↓
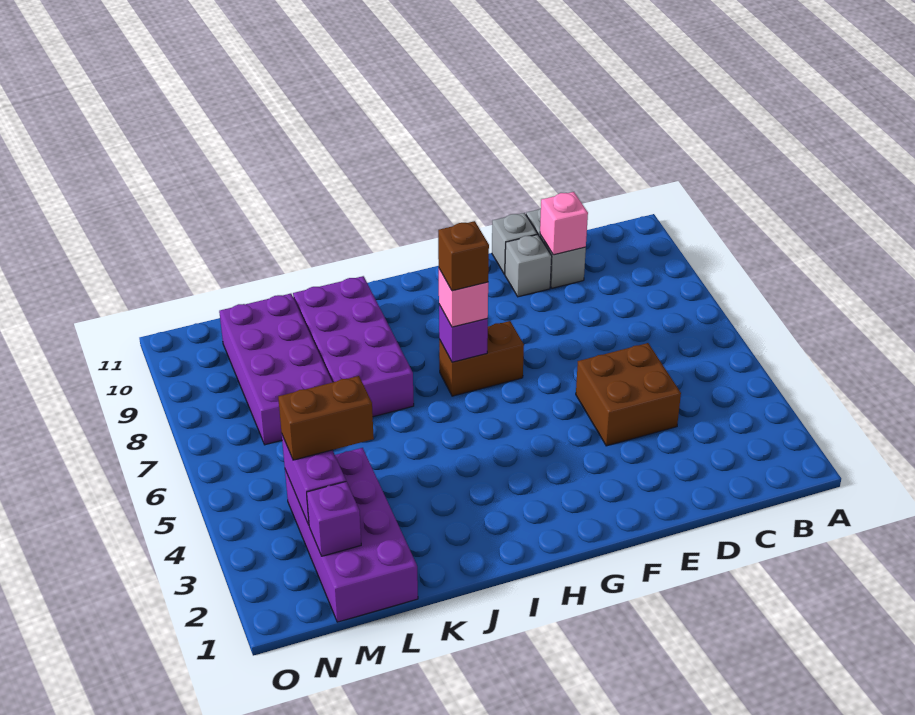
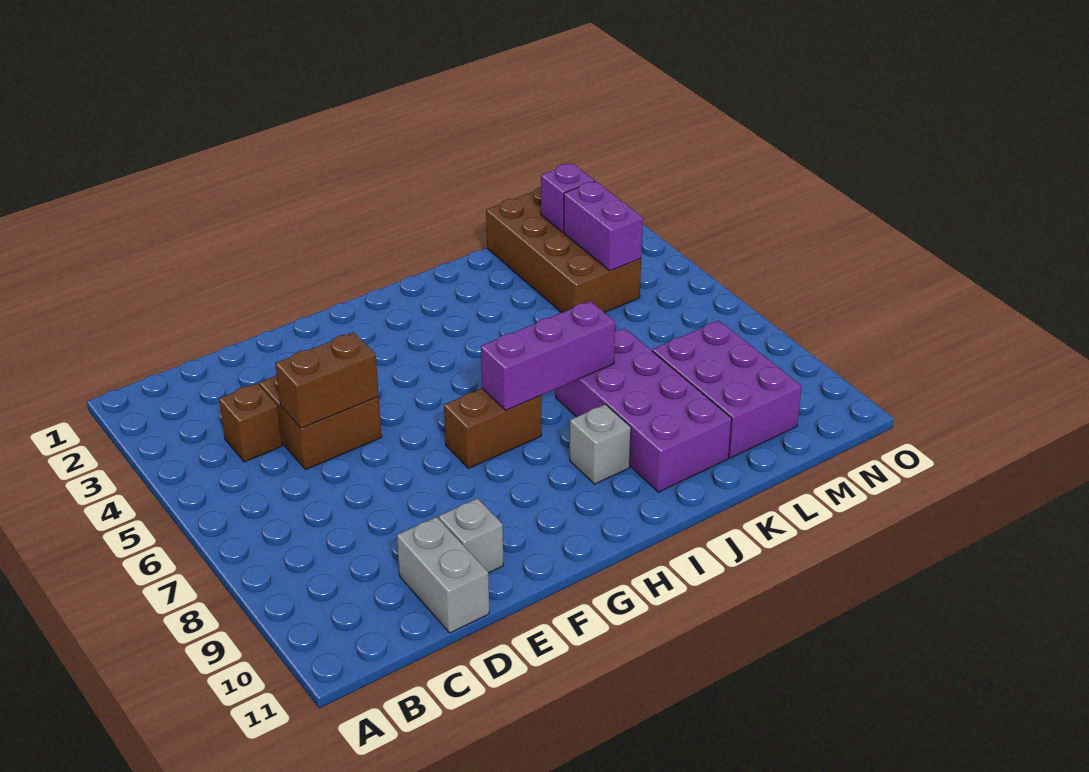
pink brick D10 level 2 -> none
grey brick E11 level 1 -> grey brick I9 level 1
purple brick H7 level 2 -> purple brick H7:J7 level 2
pink brick H7 level 3 -> none
brown brick H7 level 4 -> brown brick C4 level 1
purple brick L1:M4 level 1 -> brown brick L1:M4 level 1
brown brick L4:M4 level 3 -> brown brick D5:E5 level 2
purple brick L7:M10 level 1 -> purple brick L8:M10 level 1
↑
◆ **Goal of the exercise**
The required output is each record above, reproduced exactly, without its pictures.

◆ **Answer box**
pink brick D10 level 2 -> none
grey brick E11 level 1 -> grey brick I9 level 1
purple brick H7 level 2 -> purple brick H7:J7 level 2
pink brick H7 level 3 -> none
brown brick H7 level 4 -> brown brick C4 level 1
purple brick L1:M4 level 1 -> brown brick L1:M4 level 1
brown brick L4:M4 level 3 -> brown brick D5:E5 level 2
purple brick L7:M10 level 1 -> purple brick L8:M10 level 1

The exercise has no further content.